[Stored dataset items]
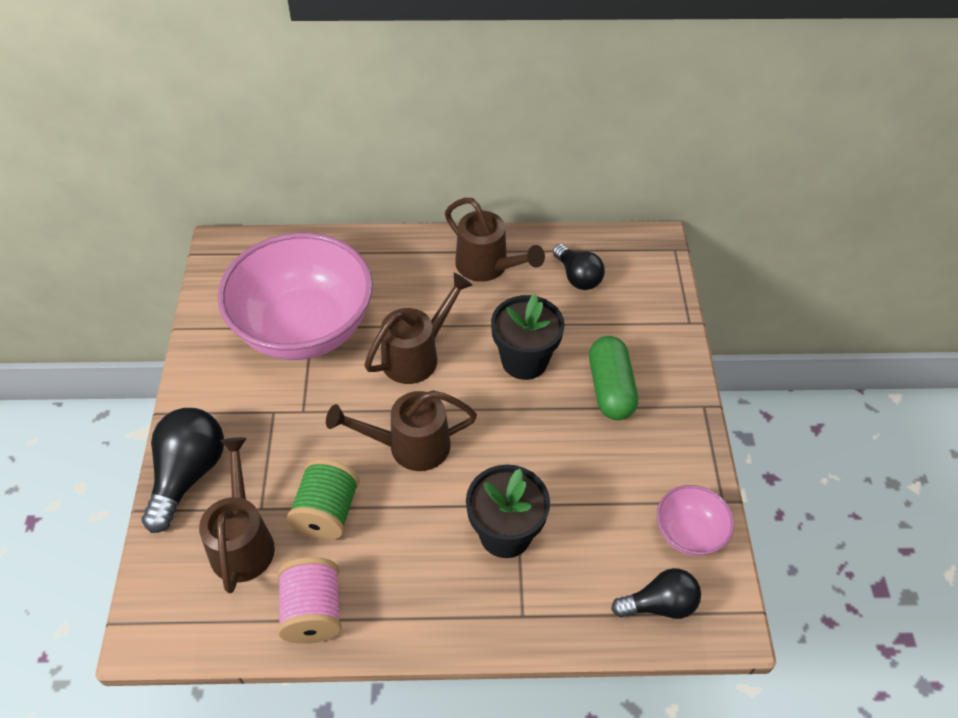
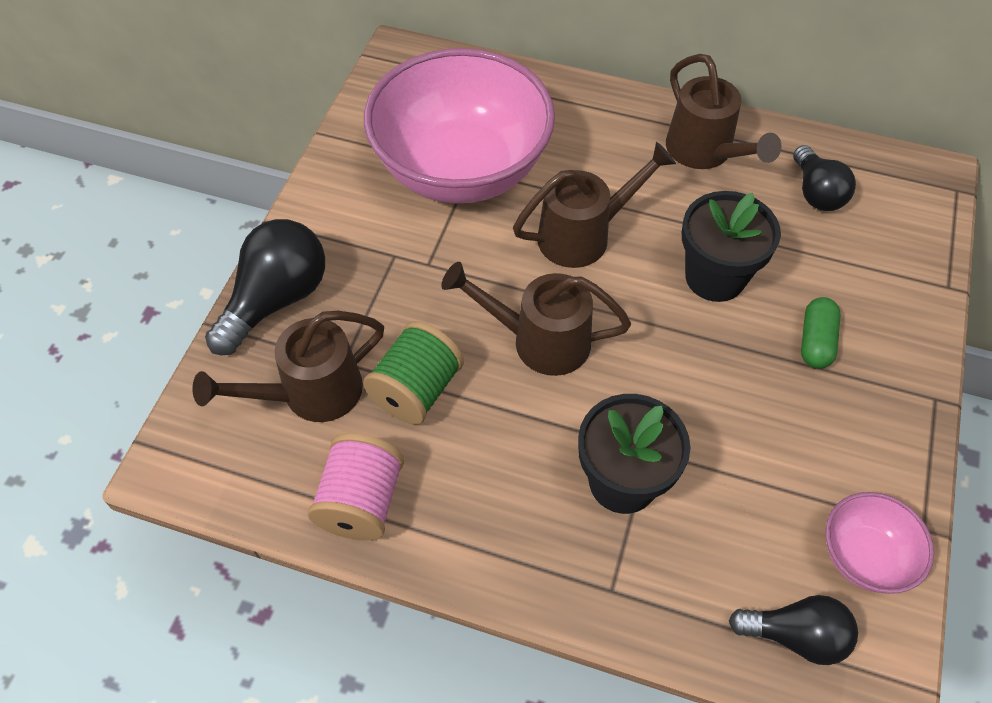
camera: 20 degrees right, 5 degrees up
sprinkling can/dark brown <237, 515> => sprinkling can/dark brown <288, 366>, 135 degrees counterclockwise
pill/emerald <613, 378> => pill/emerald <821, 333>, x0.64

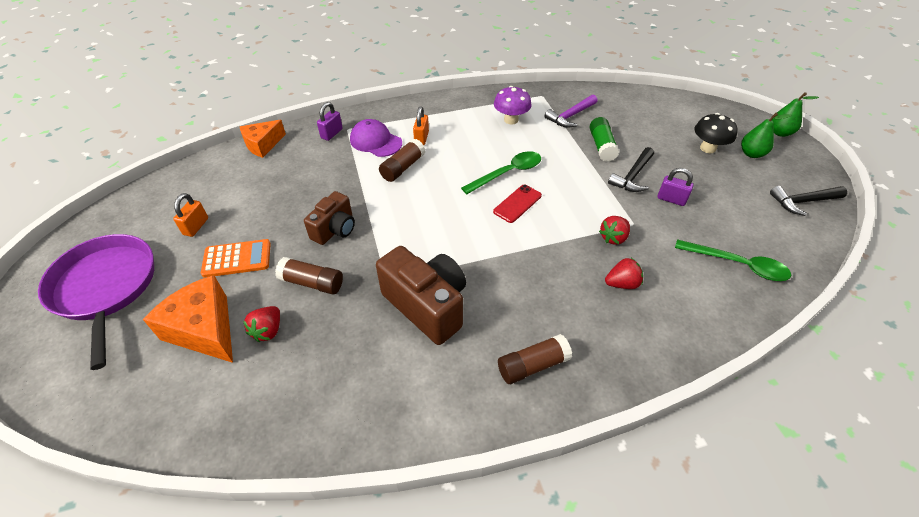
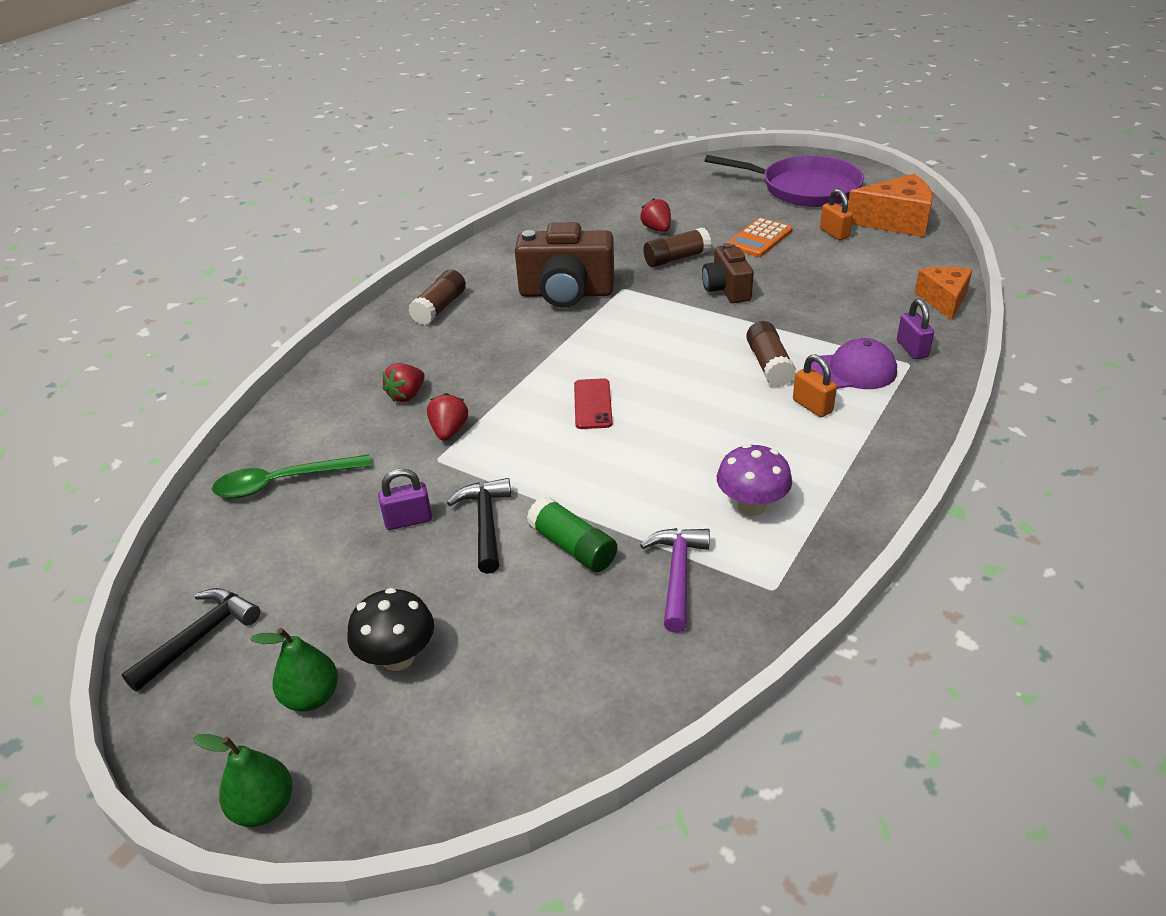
camera: 140 degrees right, 10 degrees down
piece of cheese/bright orange <188, 319> => piece of cheese/bright orange <890, 205>, relocated
spoon/emerald <501, 172> => nothing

▶ _EXERCISE OBJECTIVE_: Could you repeat every entry above exactly, with each picture omitted?

▶ _YOUR SOLUTION_:
camera: 20 degrees right, 5 degrees up
sprinkling can/dark brown <237, 515> => sprinkling can/dark brown <288, 366>, 135 degrees counterclockwise
pill/emerald <613, 378> => pill/emerald <821, 333>, x0.64

camera: 140 degrees right, 10 degrees down
piece of cheese/bright orange <188, 319> => piece of cheese/bright orange <890, 205>, relocated
spoon/emerald <501, 172> => nothing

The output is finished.